- Exercise: Below are the records. State how many of their lines hold the word "switch", and add nothing else.

** Opening Exercise material block **

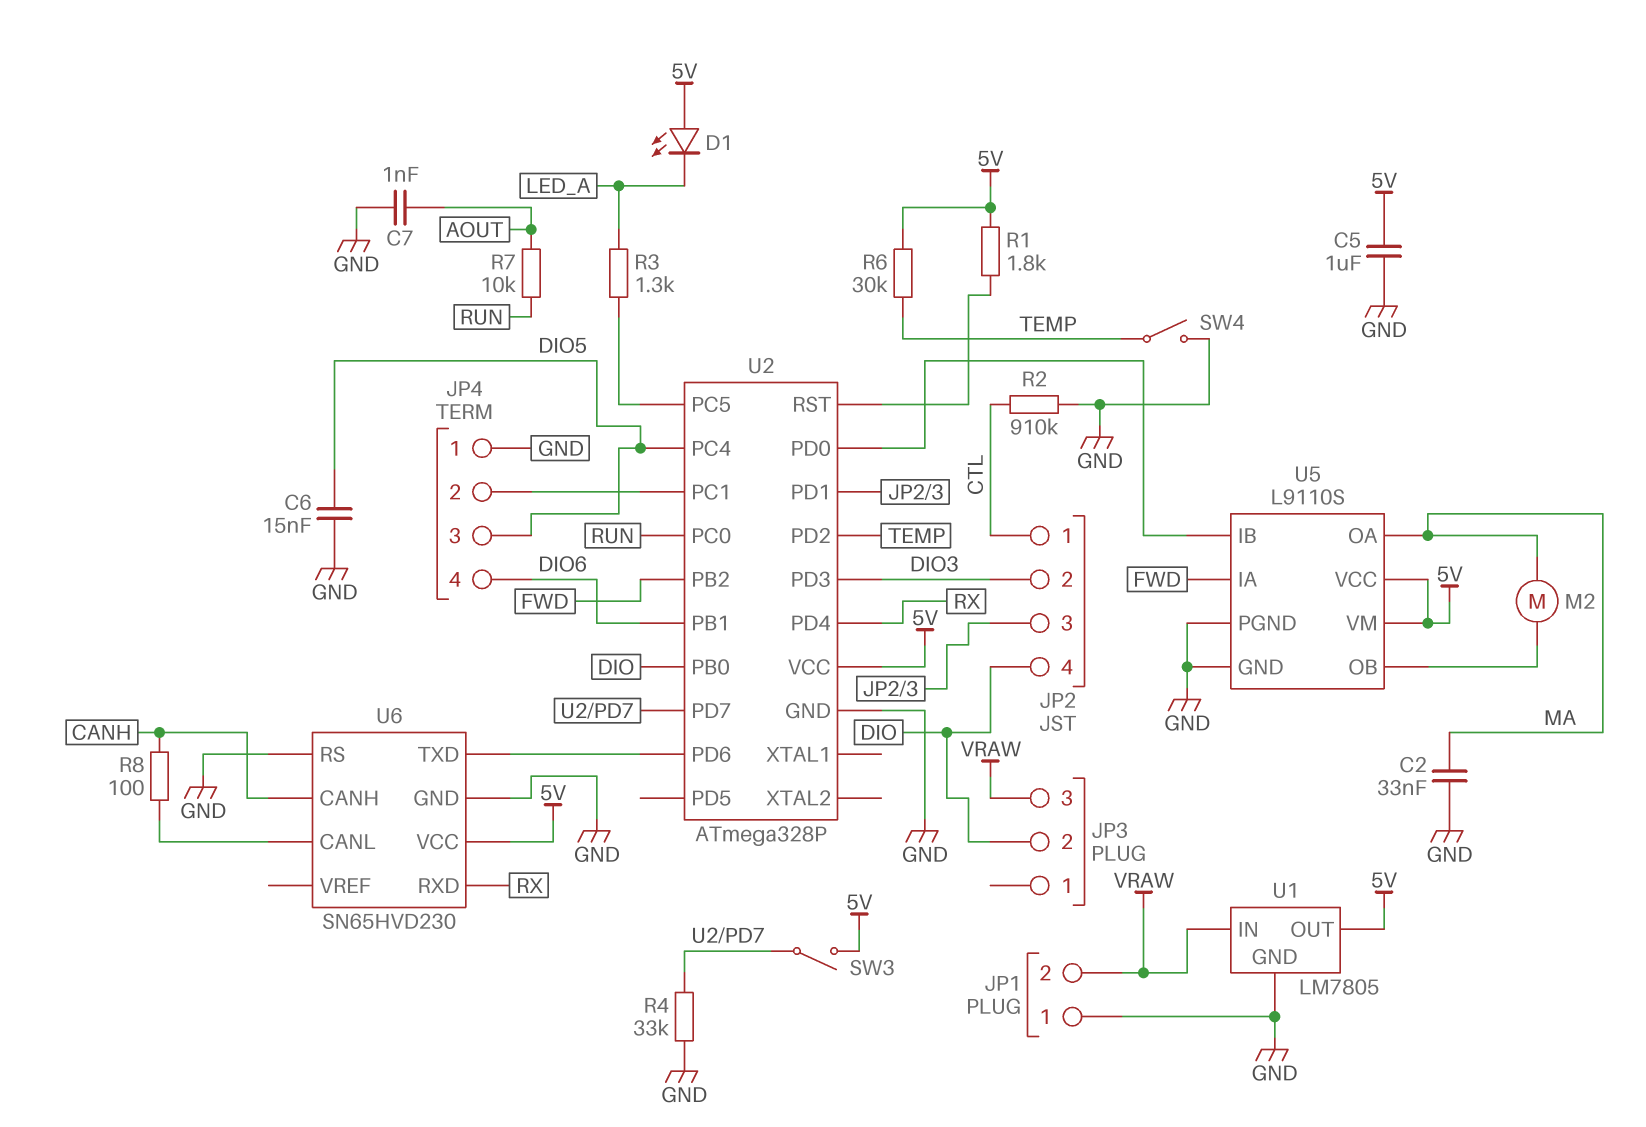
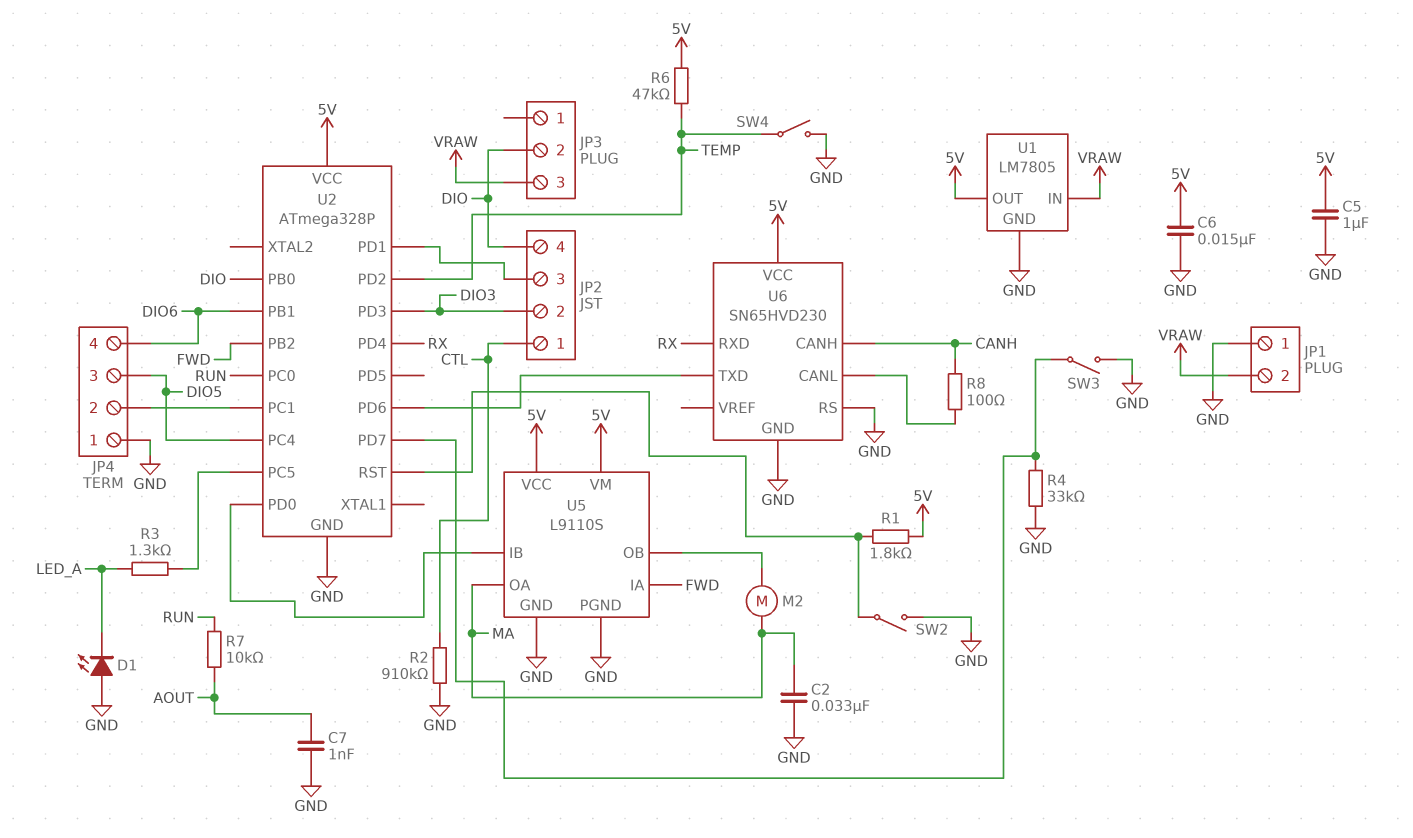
C6: 15nF (DIO5, GND) -> 15nF (5V, GND)
D1: LED (A 5V, K LED_A) -> LED (A GND, K LED_A)
R6: 30k (5V, TEMP) -> 47k (5V, TEMP)
SW2: none -> switch (GND, U2/RST)
SW3: switch (5V, U2/PD7) -> switch (GND, U2/PD7)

** Closing Exercise material block **

- Expected output: 2